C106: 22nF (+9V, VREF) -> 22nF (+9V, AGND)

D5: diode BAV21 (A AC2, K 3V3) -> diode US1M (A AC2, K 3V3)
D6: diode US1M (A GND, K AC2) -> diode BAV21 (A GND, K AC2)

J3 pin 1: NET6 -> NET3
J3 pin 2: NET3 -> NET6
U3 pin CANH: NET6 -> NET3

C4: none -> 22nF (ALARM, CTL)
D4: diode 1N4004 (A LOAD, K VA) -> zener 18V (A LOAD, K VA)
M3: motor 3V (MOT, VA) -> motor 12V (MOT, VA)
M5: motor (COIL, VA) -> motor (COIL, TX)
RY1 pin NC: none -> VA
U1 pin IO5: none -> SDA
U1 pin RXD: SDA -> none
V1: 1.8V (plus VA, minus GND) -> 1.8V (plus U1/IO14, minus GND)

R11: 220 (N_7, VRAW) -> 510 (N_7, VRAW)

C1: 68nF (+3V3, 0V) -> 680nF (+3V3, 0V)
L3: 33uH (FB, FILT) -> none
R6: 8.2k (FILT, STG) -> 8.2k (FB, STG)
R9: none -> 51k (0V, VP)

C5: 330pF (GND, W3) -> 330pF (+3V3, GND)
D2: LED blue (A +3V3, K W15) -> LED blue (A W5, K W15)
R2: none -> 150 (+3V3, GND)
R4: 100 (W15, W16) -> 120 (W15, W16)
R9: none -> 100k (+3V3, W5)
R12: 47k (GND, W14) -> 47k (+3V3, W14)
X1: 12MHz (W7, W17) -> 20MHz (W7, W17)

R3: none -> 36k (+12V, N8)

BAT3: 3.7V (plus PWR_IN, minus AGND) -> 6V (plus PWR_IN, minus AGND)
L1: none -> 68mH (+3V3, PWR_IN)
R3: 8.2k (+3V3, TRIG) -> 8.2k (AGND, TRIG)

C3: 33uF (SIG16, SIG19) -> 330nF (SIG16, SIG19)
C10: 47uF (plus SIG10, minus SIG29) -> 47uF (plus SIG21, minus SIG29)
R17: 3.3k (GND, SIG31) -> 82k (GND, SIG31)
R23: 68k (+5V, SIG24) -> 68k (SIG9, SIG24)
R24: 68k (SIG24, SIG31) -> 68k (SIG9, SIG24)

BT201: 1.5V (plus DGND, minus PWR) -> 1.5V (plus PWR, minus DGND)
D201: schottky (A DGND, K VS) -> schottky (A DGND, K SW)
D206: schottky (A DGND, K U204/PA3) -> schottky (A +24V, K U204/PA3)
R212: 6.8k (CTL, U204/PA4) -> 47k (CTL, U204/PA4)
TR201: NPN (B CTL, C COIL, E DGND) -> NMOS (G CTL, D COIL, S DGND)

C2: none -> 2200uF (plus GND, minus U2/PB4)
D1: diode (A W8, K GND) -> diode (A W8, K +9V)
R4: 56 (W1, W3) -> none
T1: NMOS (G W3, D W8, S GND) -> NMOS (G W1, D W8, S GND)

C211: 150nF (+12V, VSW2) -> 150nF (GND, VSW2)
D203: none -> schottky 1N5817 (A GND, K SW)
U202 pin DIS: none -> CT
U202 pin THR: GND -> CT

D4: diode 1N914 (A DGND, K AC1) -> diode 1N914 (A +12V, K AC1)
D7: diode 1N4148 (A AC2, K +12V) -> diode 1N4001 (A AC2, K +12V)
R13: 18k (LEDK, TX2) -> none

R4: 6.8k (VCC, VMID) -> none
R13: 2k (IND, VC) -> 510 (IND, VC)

^^^^^^^^

EXERCISE OBJECTIVE:
No line may be left out; the records are to be transcribed in full.

OUTPUT FOR THIS TASK:
C106: 22nF (+9V, VREF) -> 22nF (+9V, AGND)

D5: diode BAV21 (A AC2, K 3V3) -> diode US1M (A AC2, K 3V3)
D6: diode US1M (A GND, K AC2) -> diode BAV21 (A GND, K AC2)

J3 pin 1: NET6 -> NET3
J3 pin 2: NET3 -> NET6
U3 pin CANH: NET6 -> NET3

C4: none -> 22nF (ALARM, CTL)
D4: diode 1N4004 (A LOAD, K VA) -> zener 18V (A LOAD, K VA)
M3: motor 3V (MOT, VA) -> motor 12V (MOT, VA)
M5: motor (COIL, VA) -> motor (COIL, TX)
RY1 pin NC: none -> VA
U1 pin IO5: none -> SDA
U1 pin RXD: SDA -> none
V1: 1.8V (plus VA, minus GND) -> 1.8V (plus U1/IO14, minus GND)

R11: 220 (N_7, VRAW) -> 510 (N_7, VRAW)

C1: 68nF (+3V3, 0V) -> 680nF (+3V3, 0V)
L3: 33uH (FB, FILT) -> none
R6: 8.2k (FILT, STG) -> 8.2k (FB, STG)
R9: none -> 51k (0V, VP)

C5: 330pF (GND, W3) -> 330pF (+3V3, GND)
D2: LED blue (A +3V3, K W15) -> LED blue (A W5, K W15)
R2: none -> 150 (+3V3, GND)
R4: 100 (W15, W16) -> 120 (W15, W16)
R9: none -> 100k (+3V3, W5)
R12: 47k (GND, W14) -> 47k (+3V3, W14)
X1: 12MHz (W7, W17) -> 20MHz (W7, W17)

R3: none -> 36k (+12V, N8)

BAT3: 3.7V (plus PWR_IN, minus AGND) -> 6V (plus PWR_IN, minus AGND)
L1: none -> 68mH (+3V3, PWR_IN)
R3: 8.2k (+3V3, TRIG) -> 8.2k (AGND, TRIG)

C3: 33uF (SIG16, SIG19) -> 330nF (SIG16, SIG19)
C10: 47uF (plus SIG10, minus SIG29) -> 47uF (plus SIG21, minus SIG29)
R17: 3.3k (GND, SIG31) -> 82k (GND, SIG31)
R23: 68k (+5V, SIG24) -> 68k (SIG9, SIG24)
R24: 68k (SIG24, SIG31) -> 68k (SIG9, SIG24)

BT201: 1.5V (plus DGND, minus PWR) -> 1.5V (plus PWR, minus DGND)
D201: schottky (A DGND, K VS) -> schottky (A DGND, K SW)
D206: schottky (A DGND, K U204/PA3) -> schottky (A +24V, K U204/PA3)
R212: 6.8k (CTL, U204/PA4) -> 47k (CTL, U204/PA4)
TR201: NPN (B CTL, C COIL, E DGND) -> NMOS (G CTL, D COIL, S DGND)

C2: none -> 2200uF (plus GND, minus U2/PB4)
D1: diode (A W8, K GND) -> diode (A W8, K +9V)
R4: 56 (W1, W3) -> none
T1: NMOS (G W3, D W8, S GND) -> NMOS (G W1, D W8, S GND)

C211: 150nF (+12V, VSW2) -> 150nF (GND, VSW2)
D203: none -> schottky 1N5817 (A GND, K SW)
U202 pin DIS: none -> CT
U202 pin THR: GND -> CT

D4: diode 1N914 (A DGND, K AC1) -> diode 1N914 (A +12V, K AC1)
D7: diode 1N4148 (A AC2, K +12V) -> diode 1N4001 (A AC2, K +12V)
R13: 18k (LEDK, TX2) -> none

R4: 6.8k (VCC, VMID) -> none
R13: 2k (IND, VC) -> 510 (IND, VC)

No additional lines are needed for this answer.